TASK BRIEF:
In the material below, the lines to reproduce exactly are the one containing "lime brick A11:A14 level 2" and all lines after it through the last.

TASK DATA:
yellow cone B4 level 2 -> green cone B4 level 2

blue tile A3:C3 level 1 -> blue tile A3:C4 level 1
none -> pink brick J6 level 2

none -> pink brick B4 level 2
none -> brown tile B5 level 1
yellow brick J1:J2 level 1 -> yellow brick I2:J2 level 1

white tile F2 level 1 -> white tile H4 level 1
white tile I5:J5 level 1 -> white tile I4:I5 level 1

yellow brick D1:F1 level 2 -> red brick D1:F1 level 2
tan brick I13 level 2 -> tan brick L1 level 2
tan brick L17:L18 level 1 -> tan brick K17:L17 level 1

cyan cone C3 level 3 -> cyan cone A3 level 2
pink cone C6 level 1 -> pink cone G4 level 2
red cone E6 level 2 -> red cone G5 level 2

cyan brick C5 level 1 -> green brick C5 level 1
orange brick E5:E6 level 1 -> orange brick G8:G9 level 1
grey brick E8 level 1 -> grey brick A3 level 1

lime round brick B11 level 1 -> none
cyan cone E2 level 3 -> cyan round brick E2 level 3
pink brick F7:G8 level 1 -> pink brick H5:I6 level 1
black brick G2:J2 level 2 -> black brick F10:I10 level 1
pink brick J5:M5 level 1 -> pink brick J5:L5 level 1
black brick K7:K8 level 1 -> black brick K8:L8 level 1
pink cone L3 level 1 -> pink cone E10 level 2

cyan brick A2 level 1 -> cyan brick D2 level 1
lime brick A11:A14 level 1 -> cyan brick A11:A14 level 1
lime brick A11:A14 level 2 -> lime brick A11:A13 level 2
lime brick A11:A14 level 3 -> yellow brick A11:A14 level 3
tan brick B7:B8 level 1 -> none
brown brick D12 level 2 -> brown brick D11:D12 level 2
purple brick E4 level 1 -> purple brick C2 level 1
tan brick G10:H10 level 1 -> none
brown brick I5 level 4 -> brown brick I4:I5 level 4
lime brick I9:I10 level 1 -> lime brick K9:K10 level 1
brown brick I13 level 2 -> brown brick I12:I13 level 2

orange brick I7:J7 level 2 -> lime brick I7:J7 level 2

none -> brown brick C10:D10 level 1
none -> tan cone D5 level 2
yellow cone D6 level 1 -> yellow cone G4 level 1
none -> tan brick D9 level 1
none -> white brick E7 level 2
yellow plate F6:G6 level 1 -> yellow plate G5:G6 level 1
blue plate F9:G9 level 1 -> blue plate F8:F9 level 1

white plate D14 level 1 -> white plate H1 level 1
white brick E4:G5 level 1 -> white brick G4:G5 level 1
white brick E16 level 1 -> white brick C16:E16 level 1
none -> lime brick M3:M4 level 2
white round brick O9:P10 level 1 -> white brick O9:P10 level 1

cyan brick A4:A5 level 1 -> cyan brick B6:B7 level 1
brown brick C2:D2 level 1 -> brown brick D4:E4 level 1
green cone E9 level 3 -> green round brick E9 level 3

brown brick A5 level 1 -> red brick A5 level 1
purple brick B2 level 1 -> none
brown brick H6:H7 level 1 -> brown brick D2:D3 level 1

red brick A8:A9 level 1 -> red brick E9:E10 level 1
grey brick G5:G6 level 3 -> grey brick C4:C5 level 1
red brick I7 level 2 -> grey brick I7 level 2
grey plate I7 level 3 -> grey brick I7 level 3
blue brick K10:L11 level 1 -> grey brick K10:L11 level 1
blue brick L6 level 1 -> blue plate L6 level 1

EXERCISE OUTPUT:
lime brick A11:A14 level 2 -> lime brick A11:A13 level 2
lime brick A11:A14 level 3 -> yellow brick A11:A14 level 3
tan brick B7:B8 level 1 -> none
brown brick D12 level 2 -> brown brick D11:D12 level 2
purple brick E4 level 1 -> purple brick C2 level 1
tan brick G10:H10 level 1 -> none
brown brick I5 level 4 -> brown brick I4:I5 level 4
lime brick I9:I10 level 1 -> lime brick K9:K10 level 1
brown brick I13 level 2 -> brown brick I12:I13 level 2

orange brick I7:J7 level 2 -> lime brick I7:J7 level 2

none -> brown brick C10:D10 level 1
none -> tan cone D5 level 2
yellow cone D6 level 1 -> yellow cone G4 level 1
none -> tan brick D9 level 1
none -> white brick E7 level 2
yellow plate F6:G6 level 1 -> yellow plate G5:G6 level 1
blue plate F9:G9 level 1 -> blue plate F8:F9 level 1

white plate D14 level 1 -> white plate H1 level 1
white brick E4:G5 level 1 -> white brick G4:G5 level 1
white brick E16 level 1 -> white brick C16:E16 level 1
none -> lime brick M3:M4 level 2
white round brick O9:P10 level 1 -> white brick O9:P10 level 1

cyan brick A4:A5 level 1 -> cyan brick B6:B7 level 1
brown brick C2:D2 level 1 -> brown brick D4:E4 level 1
green cone E9 level 3 -> green round brick E9 level 3

brown brick A5 level 1 -> red brick A5 level 1
purple brick B2 level 1 -> none
brown brick H6:H7 level 1 -> brown brick D2:D3 level 1

red brick A8:A9 level 1 -> red brick E9:E10 level 1
grey brick G5:G6 level 3 -> grey brick C4:C5 level 1
red brick I7 level 2 -> grey brick I7 level 2
grey plate I7 level 3 -> grey brick I7 level 3
blue brick K10:L11 level 1 -> grey brick K10:L11 level 1
blue brick L6 level 1 -> blue plate L6 level 1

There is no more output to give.